Source material Start Marker

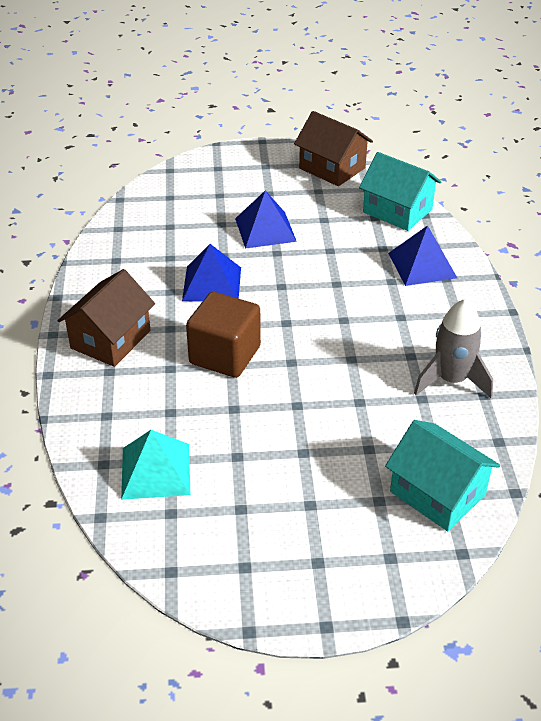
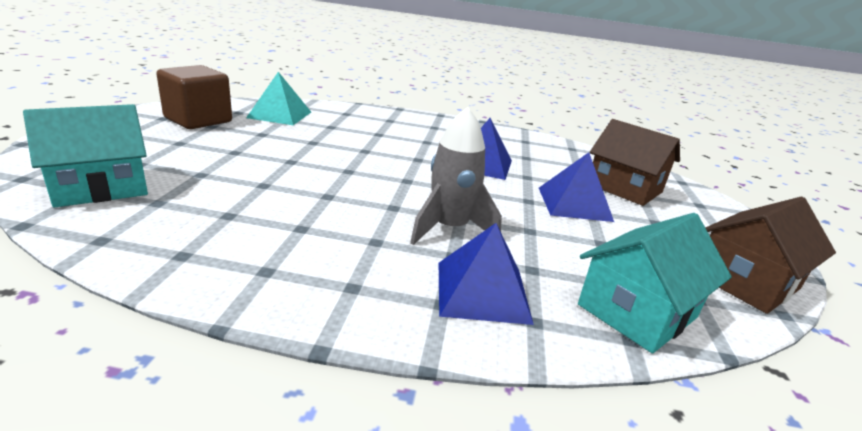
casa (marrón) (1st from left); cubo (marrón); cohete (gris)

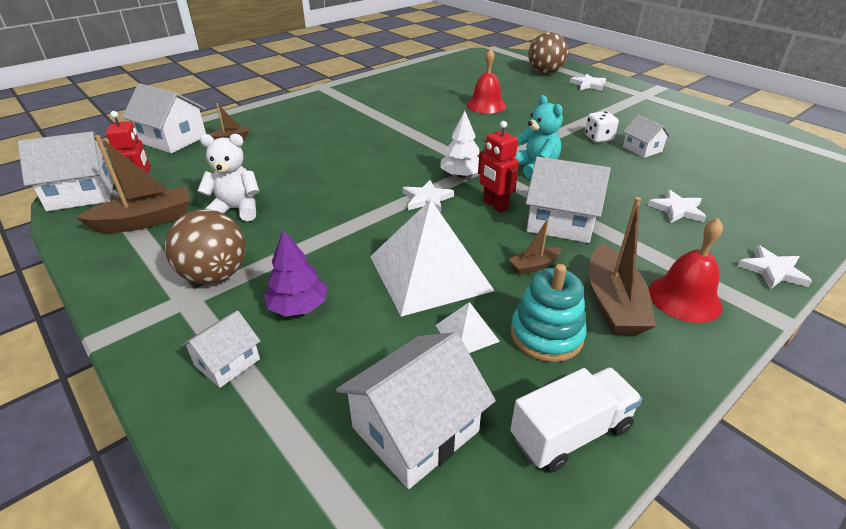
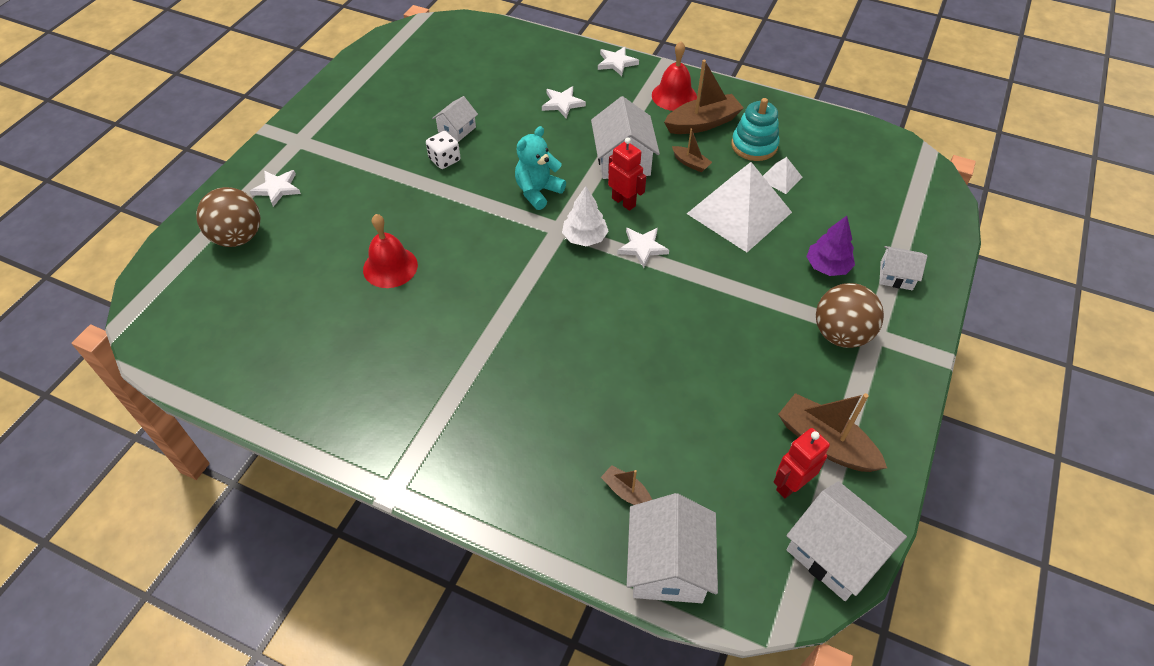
osito (blanco); casa (blanco) (4th from left in the first image); robot (rojo) (1st from left); camión (blanco)

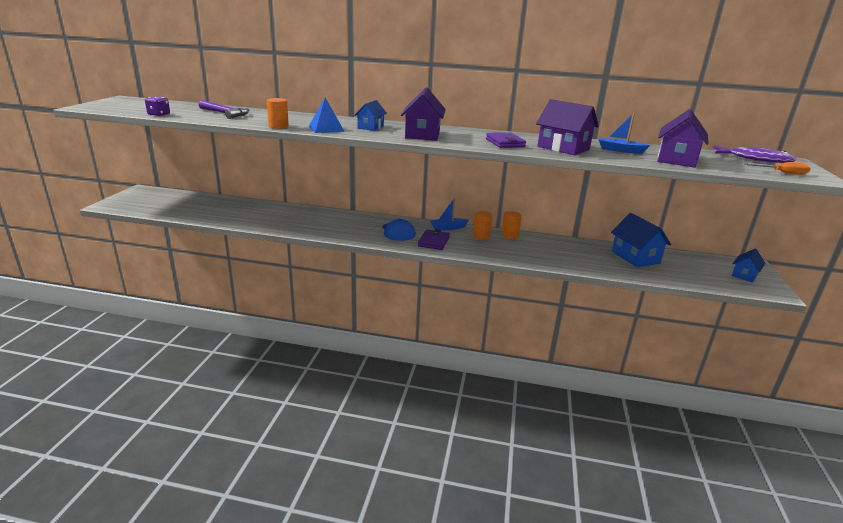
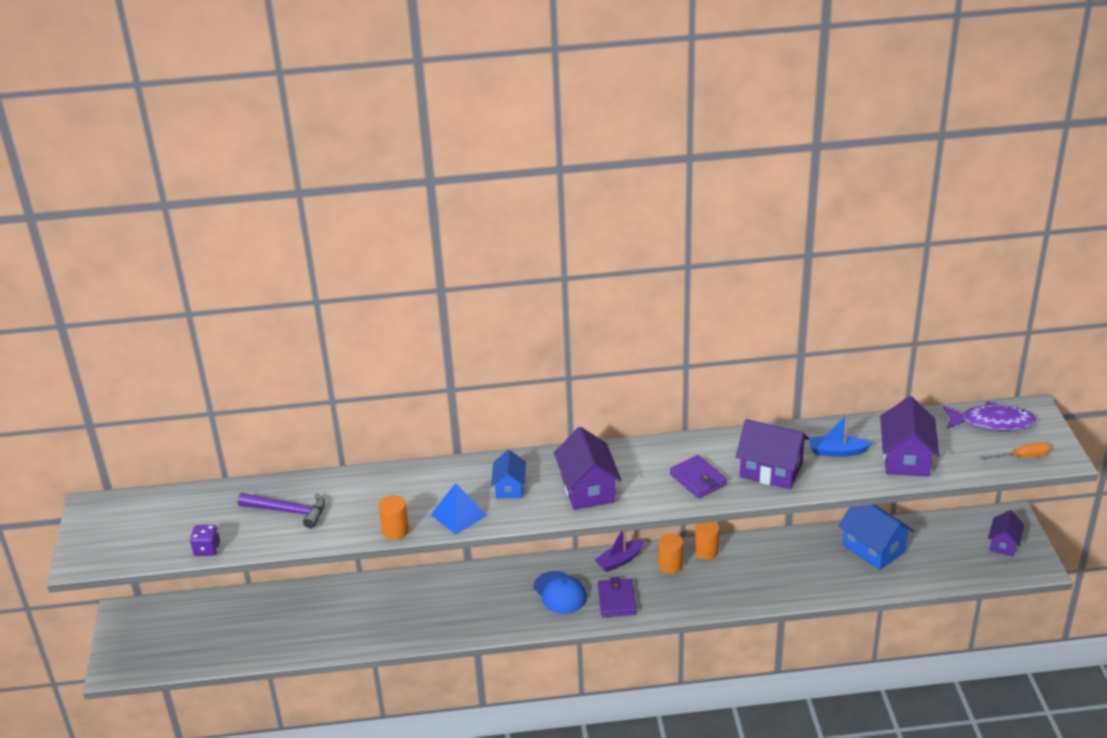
barco (morado); casa (morado) (4th from left)

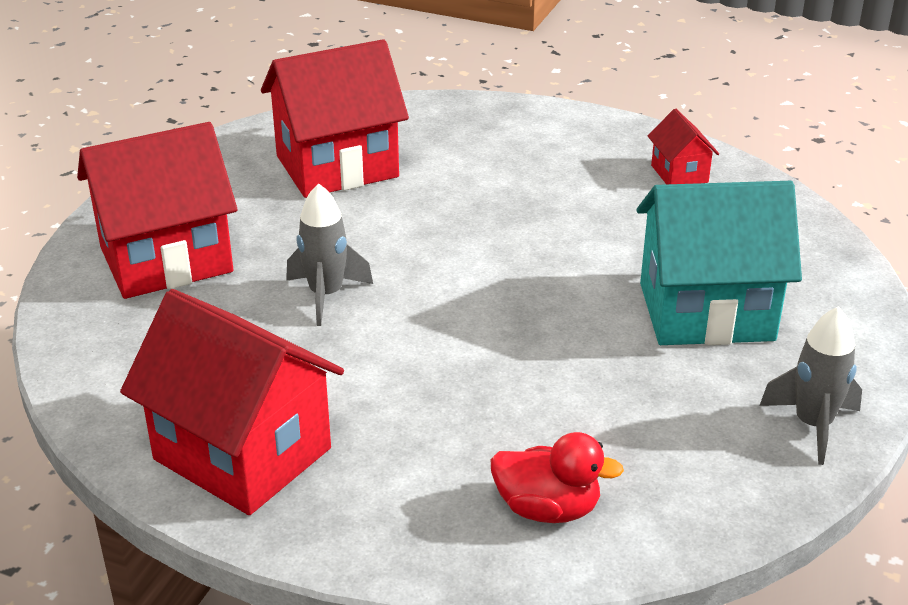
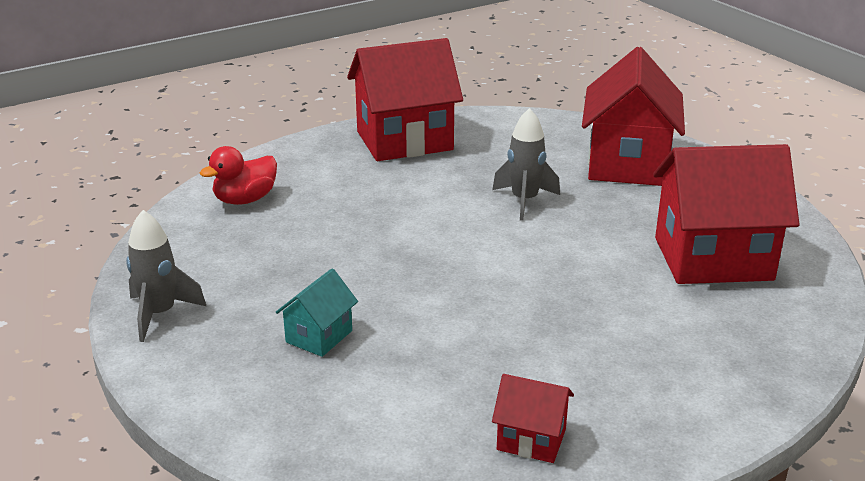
casa (rojo) (4th from left); casa (turquesa)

Source material End Marker

Each line of the data above that contains "rojo" counts once; report the total alone.

● Solution for this task:
2